> WORK REQUEST: In your copy of the data, include no pictures and alter nothing else.
++++++++++
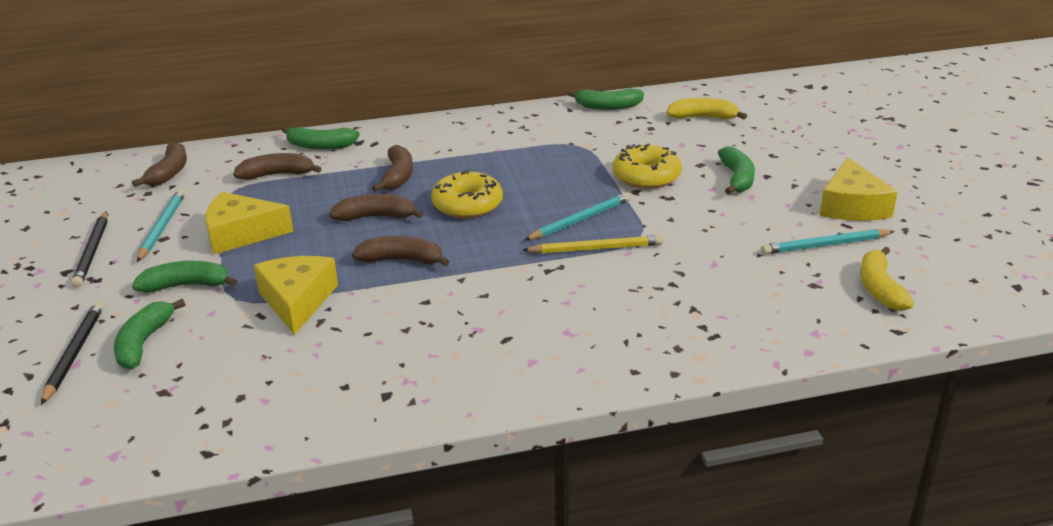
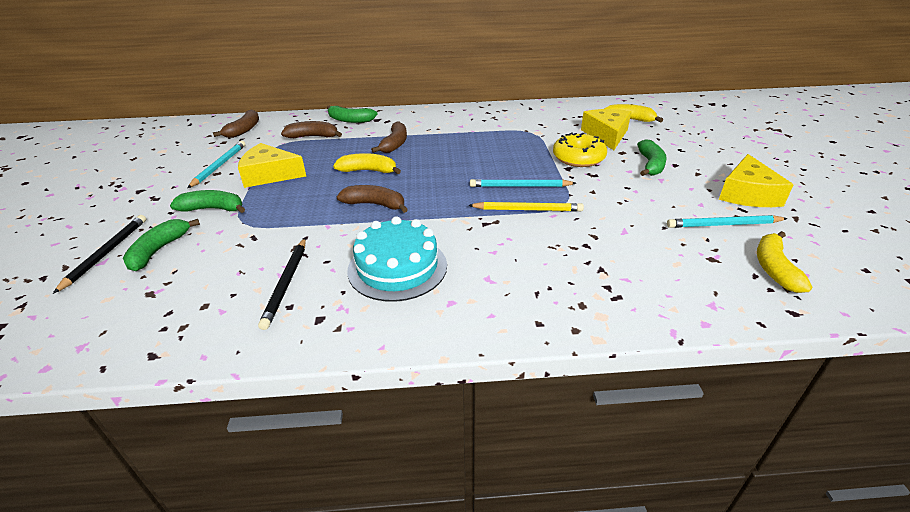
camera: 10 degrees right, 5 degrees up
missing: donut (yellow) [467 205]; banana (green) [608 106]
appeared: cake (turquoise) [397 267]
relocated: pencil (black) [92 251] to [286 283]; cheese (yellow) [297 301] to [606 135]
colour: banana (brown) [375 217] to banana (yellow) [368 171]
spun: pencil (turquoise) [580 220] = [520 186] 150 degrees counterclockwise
++++++++++
> ANSWER:
camera: 10 degrees right, 5 degrees up
missing: donut (yellow) [467 205]; banana (green) [608 106]
appeared: cake (turquoise) [397 267]
relocated: pencil (black) [92 251] to [286 283]; cheese (yellow) [297 301] to [606 135]
colour: banana (brown) [375 217] to banana (yellow) [368 171]
spun: pencil (turquoise) [580 220] = [520 186] 150 degrees counterclockwise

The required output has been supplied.